Aim of the exercise ::
Set down the records again. Every word and mark must match exactly.

Given information ::
== Segment start ==
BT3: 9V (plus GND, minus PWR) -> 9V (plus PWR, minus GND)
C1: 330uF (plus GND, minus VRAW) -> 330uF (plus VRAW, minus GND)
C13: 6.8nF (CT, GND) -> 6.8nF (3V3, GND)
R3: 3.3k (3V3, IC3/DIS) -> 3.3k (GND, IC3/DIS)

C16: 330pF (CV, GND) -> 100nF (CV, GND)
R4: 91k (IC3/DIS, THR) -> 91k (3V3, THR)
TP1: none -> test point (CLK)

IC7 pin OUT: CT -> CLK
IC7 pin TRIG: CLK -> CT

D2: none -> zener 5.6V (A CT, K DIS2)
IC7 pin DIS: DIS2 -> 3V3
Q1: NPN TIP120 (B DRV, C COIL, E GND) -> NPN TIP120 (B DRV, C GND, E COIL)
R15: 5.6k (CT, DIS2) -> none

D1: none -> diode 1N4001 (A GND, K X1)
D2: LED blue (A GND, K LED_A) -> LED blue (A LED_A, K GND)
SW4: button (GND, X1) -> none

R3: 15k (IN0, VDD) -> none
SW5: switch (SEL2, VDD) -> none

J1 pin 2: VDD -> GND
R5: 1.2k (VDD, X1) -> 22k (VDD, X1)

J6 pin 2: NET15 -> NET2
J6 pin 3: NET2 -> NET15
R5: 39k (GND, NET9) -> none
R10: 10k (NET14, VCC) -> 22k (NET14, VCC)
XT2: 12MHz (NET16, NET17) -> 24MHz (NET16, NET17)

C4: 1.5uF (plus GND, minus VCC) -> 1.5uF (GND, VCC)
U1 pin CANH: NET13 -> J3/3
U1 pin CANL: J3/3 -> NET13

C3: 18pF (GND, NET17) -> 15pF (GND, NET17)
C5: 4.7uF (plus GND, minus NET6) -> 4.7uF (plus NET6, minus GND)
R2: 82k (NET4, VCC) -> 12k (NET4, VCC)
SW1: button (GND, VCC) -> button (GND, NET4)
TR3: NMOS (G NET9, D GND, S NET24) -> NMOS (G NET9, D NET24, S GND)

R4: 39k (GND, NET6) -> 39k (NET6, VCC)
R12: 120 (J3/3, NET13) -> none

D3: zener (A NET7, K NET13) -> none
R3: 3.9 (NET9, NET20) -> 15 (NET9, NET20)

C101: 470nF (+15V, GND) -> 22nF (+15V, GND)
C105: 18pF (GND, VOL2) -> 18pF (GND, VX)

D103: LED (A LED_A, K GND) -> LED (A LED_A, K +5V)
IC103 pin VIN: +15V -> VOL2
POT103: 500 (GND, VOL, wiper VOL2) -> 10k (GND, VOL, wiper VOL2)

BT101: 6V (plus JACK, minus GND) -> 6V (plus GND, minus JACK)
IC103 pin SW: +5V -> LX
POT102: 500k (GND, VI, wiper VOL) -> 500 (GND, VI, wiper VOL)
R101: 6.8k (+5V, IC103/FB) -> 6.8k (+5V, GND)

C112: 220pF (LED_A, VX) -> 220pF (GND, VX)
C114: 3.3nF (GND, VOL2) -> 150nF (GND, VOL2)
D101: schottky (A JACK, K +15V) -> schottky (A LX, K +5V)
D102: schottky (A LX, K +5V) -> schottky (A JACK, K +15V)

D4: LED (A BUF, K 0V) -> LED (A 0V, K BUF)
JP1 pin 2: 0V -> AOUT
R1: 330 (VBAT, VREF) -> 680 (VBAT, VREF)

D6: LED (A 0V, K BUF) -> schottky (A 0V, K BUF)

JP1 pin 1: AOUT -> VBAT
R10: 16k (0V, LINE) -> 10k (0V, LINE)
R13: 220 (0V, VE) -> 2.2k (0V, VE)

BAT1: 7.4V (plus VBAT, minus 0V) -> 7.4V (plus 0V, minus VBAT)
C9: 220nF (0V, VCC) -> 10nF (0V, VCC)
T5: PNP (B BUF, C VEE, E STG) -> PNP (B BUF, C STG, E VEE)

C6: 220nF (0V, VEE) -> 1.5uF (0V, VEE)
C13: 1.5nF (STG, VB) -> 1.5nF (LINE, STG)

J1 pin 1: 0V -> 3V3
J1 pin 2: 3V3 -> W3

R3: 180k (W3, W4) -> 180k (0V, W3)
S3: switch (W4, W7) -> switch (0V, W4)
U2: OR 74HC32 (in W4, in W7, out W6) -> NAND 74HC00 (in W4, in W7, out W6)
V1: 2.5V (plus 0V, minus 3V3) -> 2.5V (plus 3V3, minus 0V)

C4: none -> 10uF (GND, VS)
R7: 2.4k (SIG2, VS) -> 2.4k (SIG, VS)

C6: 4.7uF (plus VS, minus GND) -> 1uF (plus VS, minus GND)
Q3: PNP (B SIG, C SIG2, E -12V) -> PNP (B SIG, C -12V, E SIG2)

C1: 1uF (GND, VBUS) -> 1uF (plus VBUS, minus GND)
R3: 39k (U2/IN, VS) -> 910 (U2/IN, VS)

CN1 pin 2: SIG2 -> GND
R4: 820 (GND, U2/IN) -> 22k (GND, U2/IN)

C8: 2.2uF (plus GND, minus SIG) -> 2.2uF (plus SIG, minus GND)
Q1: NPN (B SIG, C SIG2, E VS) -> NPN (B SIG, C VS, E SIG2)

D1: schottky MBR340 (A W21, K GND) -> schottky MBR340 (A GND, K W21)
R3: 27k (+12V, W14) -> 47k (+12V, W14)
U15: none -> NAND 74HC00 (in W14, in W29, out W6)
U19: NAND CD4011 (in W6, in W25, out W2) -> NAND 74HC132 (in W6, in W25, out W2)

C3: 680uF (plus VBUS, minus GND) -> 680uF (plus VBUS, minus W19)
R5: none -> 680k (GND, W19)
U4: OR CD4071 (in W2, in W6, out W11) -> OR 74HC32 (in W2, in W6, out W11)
== Segment end ==
Output of the exercise ::
BT3: 9V (plus GND, minus PWR) -> 9V (plus PWR, minus GND)
C1: 330uF (plus GND, minus VRAW) -> 330uF (plus VRAW, minus GND)
C13: 6.8nF (CT, GND) -> 6.8nF (3V3, GND)
R3: 3.3k (3V3, IC3/DIS) -> 3.3k (GND, IC3/DIS)

C16: 330pF (CV, GND) -> 100nF (CV, GND)
R4: 91k (IC3/DIS, THR) -> 91k (3V3, THR)
TP1: none -> test point (CLK)

IC7 pin OUT: CT -> CLK
IC7 pin TRIG: CLK -> CT

D2: none -> zener 5.6V (A CT, K DIS2)
IC7 pin DIS: DIS2 -> 3V3
Q1: NPN TIP120 (B DRV, C COIL, E GND) -> NPN TIP120 (B DRV, C GND, E COIL)
R15: 5.6k (CT, DIS2) -> none

D1: none -> diode 1N4001 (A GND, K X1)
D2: LED blue (A GND, K LED_A) -> LED blue (A LED_A, K GND)
SW4: button (GND, X1) -> none

R3: 15k (IN0, VDD) -> none
SW5: switch (SEL2, VDD) -> none

J1 pin 2: VDD -> GND
R5: 1.2k (VDD, X1) -> 22k (VDD, X1)

J6 pin 2: NET15 -> NET2
J6 pin 3: NET2 -> NET15
R5: 39k (GND, NET9) -> none
R10: 10k (NET14, VCC) -> 22k (NET14, VCC)
XT2: 12MHz (NET16, NET17) -> 24MHz (NET16, NET17)

C4: 1.5uF (plus GND, minus VCC) -> 1.5uF (GND, VCC)
U1 pin CANH: NET13 -> J3/3
U1 pin CANL: J3/3 -> NET13

C3: 18pF (GND, NET17) -> 15pF (GND, NET17)
C5: 4.7uF (plus GND, minus NET6) -> 4.7uF (plus NET6, minus GND)
R2: 82k (NET4, VCC) -> 12k (NET4, VCC)
SW1: button (GND, VCC) -> button (GND, NET4)
TR3: NMOS (G NET9, D GND, S NET24) -> NMOS (G NET9, D NET24, S GND)

R4: 39k (GND, NET6) -> 39k (NET6, VCC)
R12: 120 (J3/3, NET13) -> none

D3: zener (A NET7, K NET13) -> none
R3: 3.9 (NET9, NET20) -> 15 (NET9, NET20)

C101: 470nF (+15V, GND) -> 22nF (+15V, GND)
C105: 18pF (GND, VOL2) -> 18pF (GND, VX)

D103: LED (A LED_A, K GND) -> LED (A LED_A, K +5V)
IC103 pin VIN: +15V -> VOL2
POT103: 500 (GND, VOL, wiper VOL2) -> 10k (GND, VOL, wiper VOL2)

BT101: 6V (plus JACK, minus GND) -> 6V (plus GND, minus JACK)
IC103 pin SW: +5V -> LX
POT102: 500k (GND, VI, wiper VOL) -> 500 (GND, VI, wiper VOL)
R101: 6.8k (+5V, IC103/FB) -> 6.8k (+5V, GND)

C112: 220pF (LED_A, VX) -> 220pF (GND, VX)
C114: 3.3nF (GND, VOL2) -> 150nF (GND, VOL2)
D101: schottky (A JACK, K +15V) -> schottky (A LX, K +5V)
D102: schottky (A LX, K +5V) -> schottky (A JACK, K +15V)

D4: LED (A BUF, K 0V) -> LED (A 0V, K BUF)
JP1 pin 2: 0V -> AOUT
R1: 330 (VBAT, VREF) -> 680 (VBAT, VREF)

D6: LED (A 0V, K BUF) -> schottky (A 0V, K BUF)

JP1 pin 1: AOUT -> VBAT
R10: 16k (0V, LINE) -> 10k (0V, LINE)
R13: 220 (0V, VE) -> 2.2k (0V, VE)

BAT1: 7.4V (plus VBAT, minus 0V) -> 7.4V (plus 0V, minus VBAT)
C9: 220nF (0V, VCC) -> 10nF (0V, VCC)
T5: PNP (B BUF, C VEE, E STG) -> PNP (B BUF, C STG, E VEE)

C6: 220nF (0V, VEE) -> 1.5uF (0V, VEE)
C13: 1.5nF (STG, VB) -> 1.5nF (LINE, STG)

J1 pin 1: 0V -> 3V3
J1 pin 2: 3V3 -> W3

R3: 180k (W3, W4) -> 180k (0V, W3)
S3: switch (W4, W7) -> switch (0V, W4)
U2: OR 74HC32 (in W4, in W7, out W6) -> NAND 74HC00 (in W4, in W7, out W6)
V1: 2.5V (plus 0V, minus 3V3) -> 2.5V (plus 3V3, minus 0V)

C4: none -> 10uF (GND, VS)
R7: 2.4k (SIG2, VS) -> 2.4k (SIG, VS)

C6: 4.7uF (plus VS, minus GND) -> 1uF (plus VS, minus GND)
Q3: PNP (B SIG, C SIG2, E -12V) -> PNP (B SIG, C -12V, E SIG2)

C1: 1uF (GND, VBUS) -> 1uF (plus VBUS, minus GND)
R3: 39k (U2/IN, VS) -> 910 (U2/IN, VS)

CN1 pin 2: SIG2 -> GND
R4: 820 (GND, U2/IN) -> 22k (GND, U2/IN)

C8: 2.2uF (plus GND, minus SIG) -> 2.2uF (plus SIG, minus GND)
Q1: NPN (B SIG, C SIG2, E VS) -> NPN (B SIG, C VS, E SIG2)

D1: schottky MBR340 (A W21, K GND) -> schottky MBR340 (A GND, K W21)
R3: 27k (+12V, W14) -> 47k (+12V, W14)
U15: none -> NAND 74HC00 (in W14, in W29, out W6)
U19: NAND CD4011 (in W6, in W25, out W2) -> NAND 74HC132 (in W6, in W25, out W2)

C3: 680uF (plus VBUS, minus GND) -> 680uF (plus VBUS, minus W19)
R5: none -> 680k (GND, W19)
U4: OR CD4071 (in W2, in W6, out W11) -> OR 74HC32 (in W2, in W6, out W11)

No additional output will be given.